***** DATA FOR ANALYSIS

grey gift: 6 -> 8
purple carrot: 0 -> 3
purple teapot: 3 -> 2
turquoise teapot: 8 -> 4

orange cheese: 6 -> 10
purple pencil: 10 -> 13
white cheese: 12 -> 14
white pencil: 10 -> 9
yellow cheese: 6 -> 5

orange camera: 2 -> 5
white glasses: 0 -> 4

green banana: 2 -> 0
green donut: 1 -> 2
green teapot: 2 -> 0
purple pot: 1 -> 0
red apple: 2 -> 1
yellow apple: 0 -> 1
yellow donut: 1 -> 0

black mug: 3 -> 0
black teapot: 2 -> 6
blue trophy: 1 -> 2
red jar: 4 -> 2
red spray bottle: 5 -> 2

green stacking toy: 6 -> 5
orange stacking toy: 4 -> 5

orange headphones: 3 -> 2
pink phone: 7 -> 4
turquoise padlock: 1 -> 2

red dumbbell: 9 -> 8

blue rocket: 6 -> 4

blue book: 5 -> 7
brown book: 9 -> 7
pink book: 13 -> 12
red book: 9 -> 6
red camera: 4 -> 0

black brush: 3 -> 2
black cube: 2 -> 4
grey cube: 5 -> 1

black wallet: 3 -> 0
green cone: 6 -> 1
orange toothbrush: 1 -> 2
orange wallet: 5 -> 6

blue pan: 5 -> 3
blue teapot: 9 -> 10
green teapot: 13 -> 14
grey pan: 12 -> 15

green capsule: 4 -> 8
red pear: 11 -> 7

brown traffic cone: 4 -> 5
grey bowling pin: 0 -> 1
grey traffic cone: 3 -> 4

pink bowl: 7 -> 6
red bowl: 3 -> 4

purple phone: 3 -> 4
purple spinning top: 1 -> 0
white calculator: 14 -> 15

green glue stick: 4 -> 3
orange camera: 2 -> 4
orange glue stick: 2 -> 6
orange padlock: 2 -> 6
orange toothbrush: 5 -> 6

**********

● WORK REQUEST:
Look through the material above and print exactly the lines from the one containing "purple pot: 1 -> 0" to the one containing "blue rocket: 6 -> 4", both included, and nothing more.

● SOLUTION FOR THIS EXERCISE:
purple pot: 1 -> 0
red apple: 2 -> 1
yellow apple: 0 -> 1
yellow donut: 1 -> 0

black mug: 3 -> 0
black teapot: 2 -> 6
blue trophy: 1 -> 2
red jar: 4 -> 2
red spray bottle: 5 -> 2

green stacking toy: 6 -> 5
orange stacking toy: 4 -> 5

orange headphones: 3 -> 2
pink phone: 7 -> 4
turquoise padlock: 1 -> 2

red dumbbell: 9 -> 8

blue rocket: 6 -> 4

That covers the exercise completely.